--- TASK INPUTS Enclosed Below ---

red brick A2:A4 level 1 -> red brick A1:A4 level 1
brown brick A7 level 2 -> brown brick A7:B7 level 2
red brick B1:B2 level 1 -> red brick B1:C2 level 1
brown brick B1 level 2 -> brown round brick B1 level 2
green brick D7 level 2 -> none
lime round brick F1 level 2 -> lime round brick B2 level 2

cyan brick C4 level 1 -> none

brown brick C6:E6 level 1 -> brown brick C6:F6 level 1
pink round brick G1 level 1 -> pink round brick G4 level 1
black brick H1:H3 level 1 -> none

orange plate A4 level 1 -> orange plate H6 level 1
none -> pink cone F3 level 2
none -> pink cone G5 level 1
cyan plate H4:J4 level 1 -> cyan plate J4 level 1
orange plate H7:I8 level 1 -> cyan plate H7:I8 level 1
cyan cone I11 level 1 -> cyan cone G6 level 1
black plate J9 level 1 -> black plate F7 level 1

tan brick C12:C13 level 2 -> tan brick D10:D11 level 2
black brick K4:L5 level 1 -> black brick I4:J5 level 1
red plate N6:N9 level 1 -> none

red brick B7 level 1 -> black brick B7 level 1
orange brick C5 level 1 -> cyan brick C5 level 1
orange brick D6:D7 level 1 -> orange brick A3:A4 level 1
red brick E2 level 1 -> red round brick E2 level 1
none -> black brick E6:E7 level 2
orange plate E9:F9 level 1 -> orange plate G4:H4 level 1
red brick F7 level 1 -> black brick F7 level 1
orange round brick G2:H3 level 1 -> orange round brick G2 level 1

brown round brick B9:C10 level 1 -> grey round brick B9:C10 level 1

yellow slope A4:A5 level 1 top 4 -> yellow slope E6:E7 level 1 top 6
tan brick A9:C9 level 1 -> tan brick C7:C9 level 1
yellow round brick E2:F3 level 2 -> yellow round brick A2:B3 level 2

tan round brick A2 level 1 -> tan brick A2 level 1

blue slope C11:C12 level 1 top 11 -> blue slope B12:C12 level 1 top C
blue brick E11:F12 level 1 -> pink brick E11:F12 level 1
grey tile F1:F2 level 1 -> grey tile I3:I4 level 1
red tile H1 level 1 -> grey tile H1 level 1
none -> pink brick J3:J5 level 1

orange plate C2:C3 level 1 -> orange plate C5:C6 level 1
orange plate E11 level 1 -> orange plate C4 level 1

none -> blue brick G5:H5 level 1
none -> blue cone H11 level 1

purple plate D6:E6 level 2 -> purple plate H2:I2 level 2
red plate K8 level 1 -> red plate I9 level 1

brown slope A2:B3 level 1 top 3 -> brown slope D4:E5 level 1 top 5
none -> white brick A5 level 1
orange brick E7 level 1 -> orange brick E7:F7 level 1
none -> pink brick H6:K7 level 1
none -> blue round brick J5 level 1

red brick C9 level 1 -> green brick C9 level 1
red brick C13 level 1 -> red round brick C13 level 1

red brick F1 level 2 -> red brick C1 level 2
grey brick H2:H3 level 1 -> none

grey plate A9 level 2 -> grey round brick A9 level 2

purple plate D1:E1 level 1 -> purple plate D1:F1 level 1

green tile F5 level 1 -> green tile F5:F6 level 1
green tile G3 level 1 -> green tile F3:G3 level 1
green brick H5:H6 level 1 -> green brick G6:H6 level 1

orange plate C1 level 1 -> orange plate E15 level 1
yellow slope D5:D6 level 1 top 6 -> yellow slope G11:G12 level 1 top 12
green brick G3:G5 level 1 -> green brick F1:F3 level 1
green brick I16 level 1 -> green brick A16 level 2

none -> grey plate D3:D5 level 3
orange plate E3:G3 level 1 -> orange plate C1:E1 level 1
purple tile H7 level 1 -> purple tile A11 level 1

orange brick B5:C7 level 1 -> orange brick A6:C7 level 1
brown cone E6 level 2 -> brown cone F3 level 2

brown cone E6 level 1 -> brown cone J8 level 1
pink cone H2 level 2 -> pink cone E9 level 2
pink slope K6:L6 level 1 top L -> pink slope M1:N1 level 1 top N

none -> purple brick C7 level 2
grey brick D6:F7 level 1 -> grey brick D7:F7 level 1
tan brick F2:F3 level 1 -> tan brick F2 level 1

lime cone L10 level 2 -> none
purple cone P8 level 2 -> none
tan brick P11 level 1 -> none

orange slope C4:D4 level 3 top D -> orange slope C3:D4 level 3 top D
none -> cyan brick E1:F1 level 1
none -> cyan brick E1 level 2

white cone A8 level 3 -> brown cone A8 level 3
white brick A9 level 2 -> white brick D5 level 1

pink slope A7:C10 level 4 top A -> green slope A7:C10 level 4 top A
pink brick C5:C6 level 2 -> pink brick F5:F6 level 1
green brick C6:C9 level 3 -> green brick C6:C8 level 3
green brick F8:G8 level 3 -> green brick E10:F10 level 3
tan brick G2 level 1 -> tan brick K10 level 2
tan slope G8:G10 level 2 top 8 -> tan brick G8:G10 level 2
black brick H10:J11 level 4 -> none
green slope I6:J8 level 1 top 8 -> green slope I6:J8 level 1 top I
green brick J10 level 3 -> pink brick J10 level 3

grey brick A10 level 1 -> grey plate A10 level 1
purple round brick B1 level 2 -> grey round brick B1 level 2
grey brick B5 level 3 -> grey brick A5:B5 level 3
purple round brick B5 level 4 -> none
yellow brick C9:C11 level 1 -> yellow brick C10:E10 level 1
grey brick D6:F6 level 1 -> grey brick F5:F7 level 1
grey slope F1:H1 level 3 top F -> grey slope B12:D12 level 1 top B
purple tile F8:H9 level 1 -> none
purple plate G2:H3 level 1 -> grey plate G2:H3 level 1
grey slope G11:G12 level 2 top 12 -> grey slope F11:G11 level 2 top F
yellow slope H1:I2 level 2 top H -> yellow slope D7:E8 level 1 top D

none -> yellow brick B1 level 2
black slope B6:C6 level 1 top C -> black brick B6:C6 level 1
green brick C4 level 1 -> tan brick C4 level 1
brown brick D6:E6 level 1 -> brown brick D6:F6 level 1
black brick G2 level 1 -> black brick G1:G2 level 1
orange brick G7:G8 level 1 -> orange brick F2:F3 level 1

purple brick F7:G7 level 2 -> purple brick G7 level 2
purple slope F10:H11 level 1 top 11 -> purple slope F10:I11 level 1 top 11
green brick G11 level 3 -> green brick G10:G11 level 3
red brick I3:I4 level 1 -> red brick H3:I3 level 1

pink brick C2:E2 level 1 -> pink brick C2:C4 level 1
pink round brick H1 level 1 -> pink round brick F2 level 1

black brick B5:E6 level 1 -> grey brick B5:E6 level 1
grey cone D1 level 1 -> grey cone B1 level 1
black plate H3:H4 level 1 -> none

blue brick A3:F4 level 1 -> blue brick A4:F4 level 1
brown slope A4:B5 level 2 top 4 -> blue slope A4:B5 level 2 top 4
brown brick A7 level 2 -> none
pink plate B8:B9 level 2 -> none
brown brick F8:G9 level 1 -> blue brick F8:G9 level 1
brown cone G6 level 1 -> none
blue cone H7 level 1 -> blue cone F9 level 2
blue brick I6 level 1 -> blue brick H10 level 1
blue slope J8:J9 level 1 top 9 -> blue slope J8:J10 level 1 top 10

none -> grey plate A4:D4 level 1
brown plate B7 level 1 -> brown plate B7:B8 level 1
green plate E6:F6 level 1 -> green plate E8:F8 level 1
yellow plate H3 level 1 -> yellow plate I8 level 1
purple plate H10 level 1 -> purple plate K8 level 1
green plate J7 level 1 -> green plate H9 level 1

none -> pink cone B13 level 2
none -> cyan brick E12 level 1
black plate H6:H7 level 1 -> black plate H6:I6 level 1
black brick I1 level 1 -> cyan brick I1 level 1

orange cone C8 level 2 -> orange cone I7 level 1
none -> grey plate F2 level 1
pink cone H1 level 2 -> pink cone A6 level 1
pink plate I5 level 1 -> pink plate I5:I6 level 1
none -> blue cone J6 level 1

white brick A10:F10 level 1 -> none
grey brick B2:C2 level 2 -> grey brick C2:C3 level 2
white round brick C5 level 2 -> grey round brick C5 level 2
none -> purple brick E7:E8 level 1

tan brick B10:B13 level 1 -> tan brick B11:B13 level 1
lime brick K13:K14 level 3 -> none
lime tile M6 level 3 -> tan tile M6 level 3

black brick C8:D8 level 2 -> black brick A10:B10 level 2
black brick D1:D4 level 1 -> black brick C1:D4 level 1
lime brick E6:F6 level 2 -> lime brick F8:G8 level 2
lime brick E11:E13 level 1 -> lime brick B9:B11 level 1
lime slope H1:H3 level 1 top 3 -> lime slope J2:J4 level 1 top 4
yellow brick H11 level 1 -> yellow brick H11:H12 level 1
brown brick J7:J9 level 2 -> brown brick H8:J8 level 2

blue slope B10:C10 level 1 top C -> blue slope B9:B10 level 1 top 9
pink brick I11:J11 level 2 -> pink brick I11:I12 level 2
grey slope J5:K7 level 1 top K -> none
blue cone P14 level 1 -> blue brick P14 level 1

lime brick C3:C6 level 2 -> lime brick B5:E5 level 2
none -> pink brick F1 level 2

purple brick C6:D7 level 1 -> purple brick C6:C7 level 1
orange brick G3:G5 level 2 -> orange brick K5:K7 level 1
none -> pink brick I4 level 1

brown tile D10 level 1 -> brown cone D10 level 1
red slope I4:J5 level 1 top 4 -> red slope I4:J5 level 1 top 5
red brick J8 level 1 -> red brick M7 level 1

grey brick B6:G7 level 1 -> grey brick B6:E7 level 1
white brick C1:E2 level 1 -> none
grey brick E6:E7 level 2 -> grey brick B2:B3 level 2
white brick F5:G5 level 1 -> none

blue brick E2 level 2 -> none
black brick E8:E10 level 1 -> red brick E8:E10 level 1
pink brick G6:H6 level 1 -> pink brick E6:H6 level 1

--- End of Enclosed TASK INPUTS ---

Find the word "white" in the entries above. Copy every line that has it.

none -> white brick A5 level 1
white cone A8 level 3 -> brown cone A8 level 3
white brick A9 level 2 -> white brick D5 level 1
white brick A10:F10 level 1 -> none
white round brick C5 level 2 -> grey round brick C5 level 2
white brick C1:E2 level 1 -> none
white brick F5:G5 level 1 -> none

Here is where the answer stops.